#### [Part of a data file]
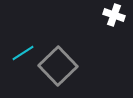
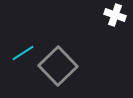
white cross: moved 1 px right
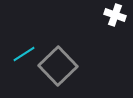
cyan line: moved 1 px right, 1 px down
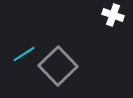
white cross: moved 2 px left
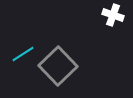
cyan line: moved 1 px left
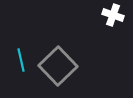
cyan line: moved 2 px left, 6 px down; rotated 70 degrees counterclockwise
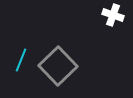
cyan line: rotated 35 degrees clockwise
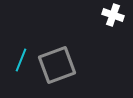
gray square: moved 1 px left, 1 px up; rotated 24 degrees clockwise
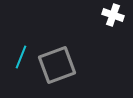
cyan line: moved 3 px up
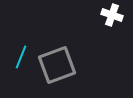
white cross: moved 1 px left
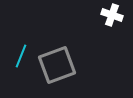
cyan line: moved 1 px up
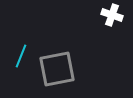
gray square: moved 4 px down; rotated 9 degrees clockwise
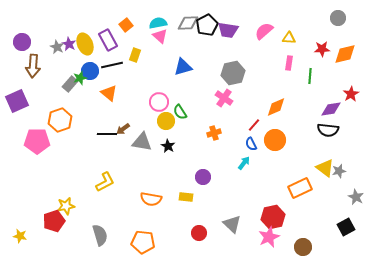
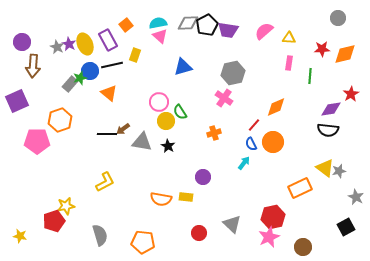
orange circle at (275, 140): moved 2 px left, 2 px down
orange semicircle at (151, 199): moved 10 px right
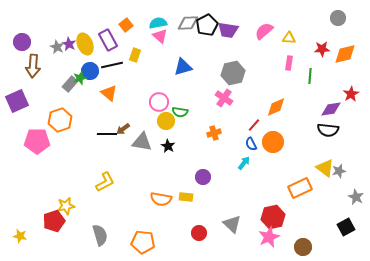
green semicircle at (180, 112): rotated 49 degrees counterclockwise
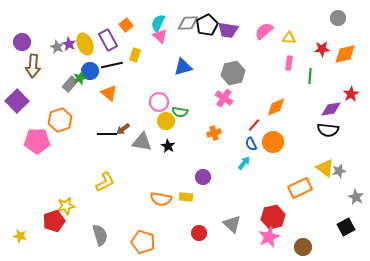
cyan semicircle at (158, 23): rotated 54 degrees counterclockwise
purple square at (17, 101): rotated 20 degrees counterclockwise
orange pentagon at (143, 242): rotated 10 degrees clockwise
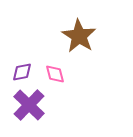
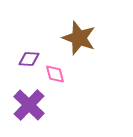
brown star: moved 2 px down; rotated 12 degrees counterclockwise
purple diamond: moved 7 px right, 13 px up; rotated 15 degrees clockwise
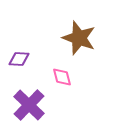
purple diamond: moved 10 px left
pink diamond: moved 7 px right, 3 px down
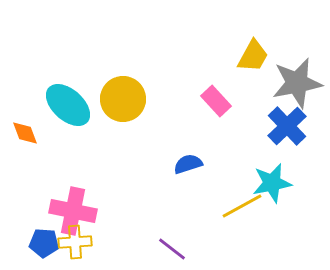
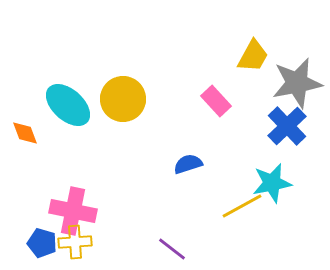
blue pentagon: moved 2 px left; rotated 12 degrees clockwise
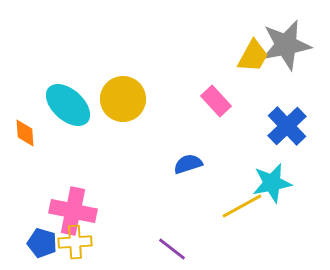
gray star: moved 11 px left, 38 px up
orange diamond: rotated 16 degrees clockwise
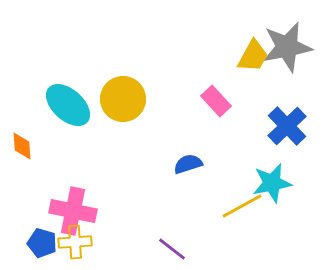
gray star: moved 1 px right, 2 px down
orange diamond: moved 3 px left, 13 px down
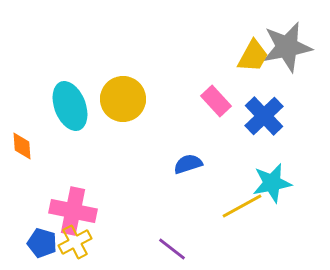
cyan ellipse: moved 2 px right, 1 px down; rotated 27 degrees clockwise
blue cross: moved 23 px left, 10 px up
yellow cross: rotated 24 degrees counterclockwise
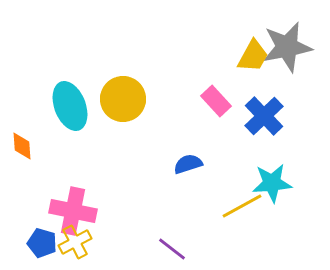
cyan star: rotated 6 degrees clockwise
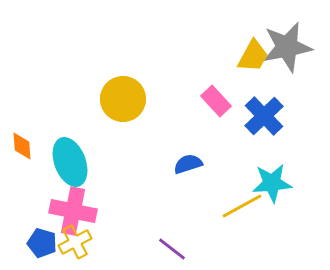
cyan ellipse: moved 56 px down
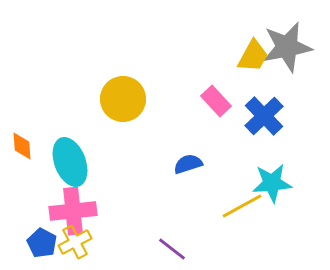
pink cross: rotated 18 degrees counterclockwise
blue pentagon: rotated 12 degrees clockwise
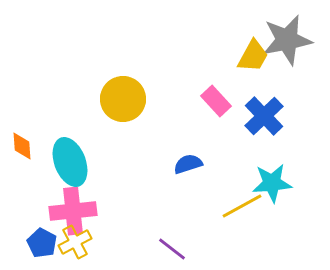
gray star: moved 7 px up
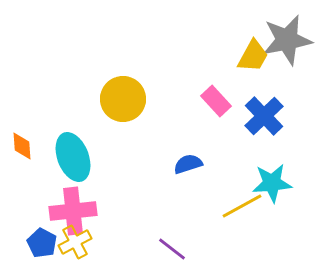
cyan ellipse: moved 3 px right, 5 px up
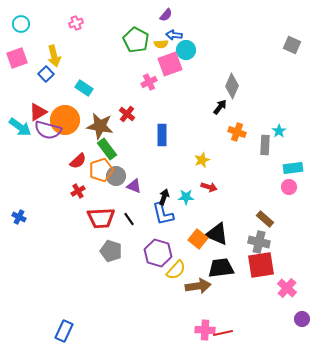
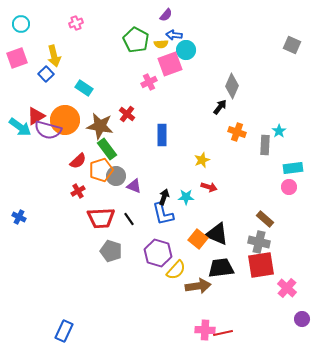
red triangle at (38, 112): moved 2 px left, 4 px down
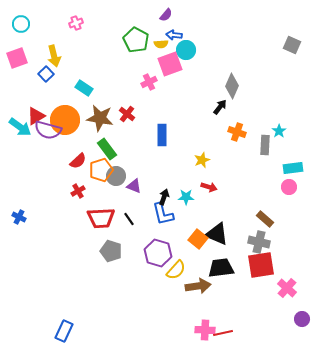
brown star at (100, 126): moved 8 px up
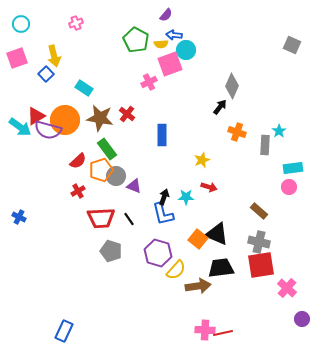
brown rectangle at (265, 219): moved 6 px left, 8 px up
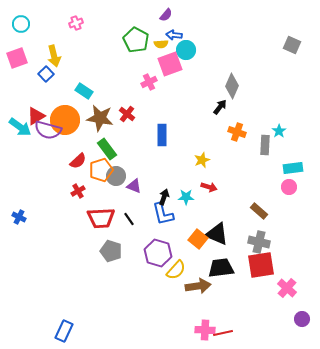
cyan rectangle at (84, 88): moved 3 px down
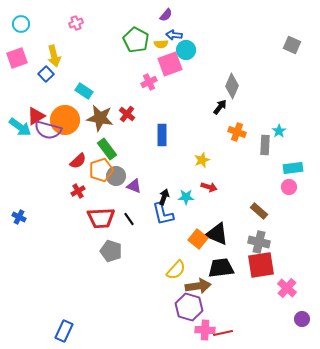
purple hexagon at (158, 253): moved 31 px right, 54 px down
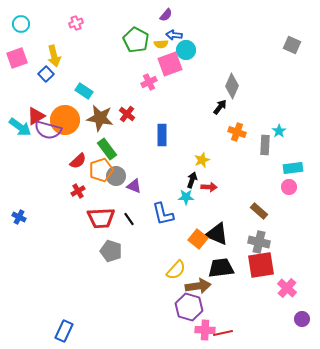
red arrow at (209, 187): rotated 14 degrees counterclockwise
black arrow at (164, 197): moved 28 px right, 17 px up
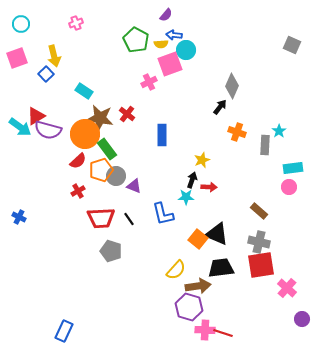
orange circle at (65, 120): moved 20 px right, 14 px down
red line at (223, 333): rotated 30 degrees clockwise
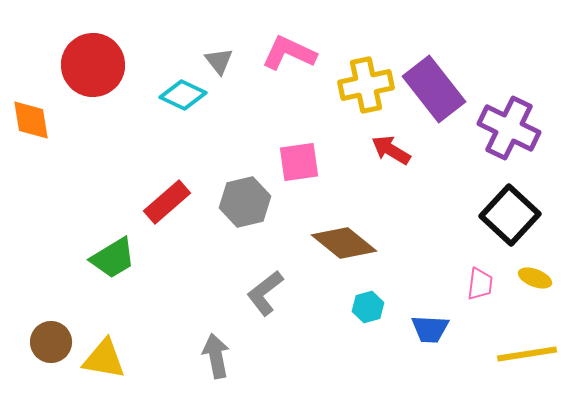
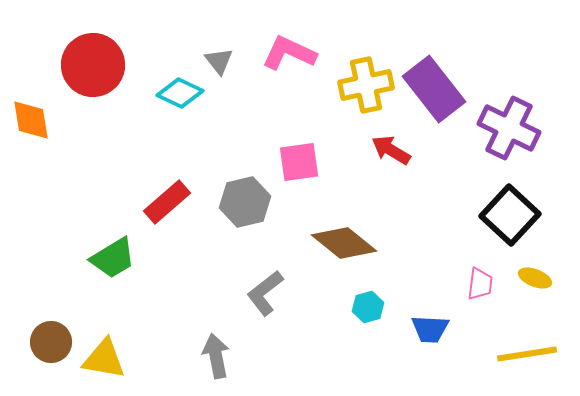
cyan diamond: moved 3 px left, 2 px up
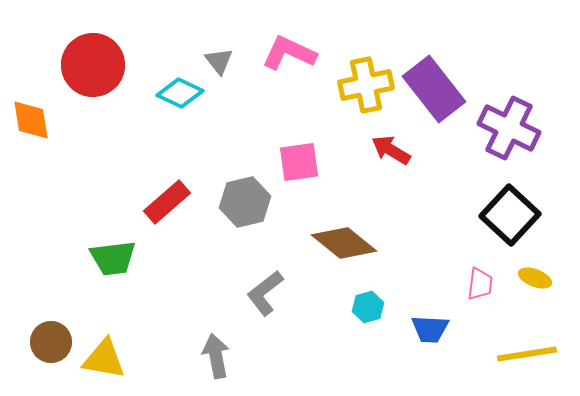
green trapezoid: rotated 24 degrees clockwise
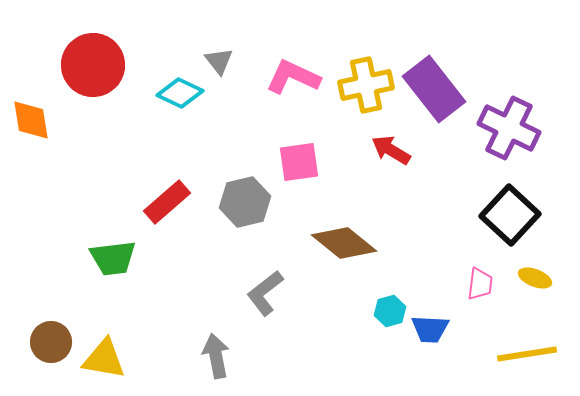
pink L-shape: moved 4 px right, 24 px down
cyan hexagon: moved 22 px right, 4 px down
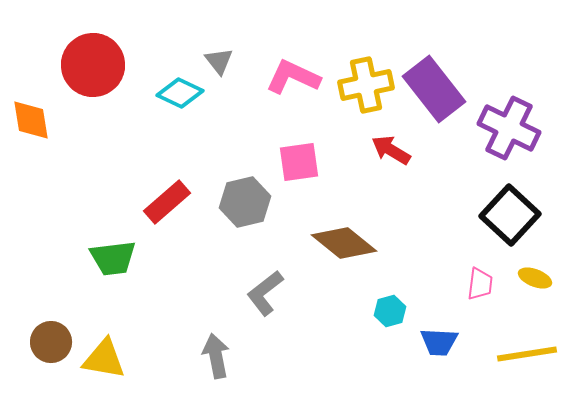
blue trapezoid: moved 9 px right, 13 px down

#### [AIM]
Can you retype every line of the items above without changing anything, and leave out the pictures?

#### [SOLUTION TO THIS PROBLEM]
white cross: moved 1 px right
cyan line: moved 1 px right, 1 px down
white cross: moved 2 px left
cyan line: moved 1 px left
cyan line: moved 2 px left, 6 px down; rotated 70 degrees counterclockwise
cyan line: rotated 35 degrees clockwise
gray square: moved 1 px left, 1 px up; rotated 24 degrees clockwise
cyan line: moved 3 px up
white cross: moved 1 px left
cyan line: moved 1 px up
gray square: moved 4 px down; rotated 9 degrees clockwise
orange circle at (275, 140): moved 2 px left, 2 px down
orange semicircle at (151, 199): moved 10 px right
green semicircle at (180, 112): rotated 49 degrees counterclockwise
cyan semicircle at (158, 23): rotated 54 degrees counterclockwise
purple square at (17, 101): rotated 20 degrees counterclockwise
orange pentagon at (143, 242): rotated 10 degrees clockwise
brown star: moved 2 px down; rotated 12 degrees counterclockwise
purple diamond: moved 7 px right, 13 px up; rotated 15 degrees clockwise
purple diamond: moved 10 px left
pink diamond: moved 7 px right, 3 px down
blue pentagon: moved 2 px left; rotated 12 degrees clockwise
gray star: moved 11 px left, 38 px up
orange diamond: rotated 16 degrees clockwise
gray star: moved 1 px right, 2 px down
orange diamond: moved 3 px left, 13 px down
cyan ellipse: moved 2 px right, 1 px down; rotated 27 degrees clockwise
blue cross: moved 23 px left, 10 px up
yellow cross: rotated 24 degrees counterclockwise
cyan star: rotated 6 degrees clockwise
cyan ellipse: moved 56 px down
pink cross: rotated 18 degrees counterclockwise
blue pentagon: rotated 12 degrees clockwise
gray star: moved 7 px up
cyan ellipse: moved 3 px right, 5 px up
red triangle at (38, 112): moved 2 px left, 4 px down
brown star at (100, 126): moved 8 px up
brown rectangle at (265, 219): moved 6 px left, 8 px up
cyan rectangle at (84, 88): moved 3 px down
purple hexagon at (158, 253): moved 31 px right, 54 px down
red arrow at (209, 187): rotated 14 degrees counterclockwise
black arrow at (164, 197): moved 28 px right, 17 px up
orange circle at (65, 120): moved 20 px right, 14 px down
red line at (223, 333): rotated 30 degrees clockwise
cyan diamond: moved 3 px left, 2 px up
green trapezoid: rotated 24 degrees clockwise
pink L-shape: moved 4 px right, 24 px down
cyan hexagon: moved 22 px right, 4 px down
blue trapezoid: moved 9 px right, 13 px down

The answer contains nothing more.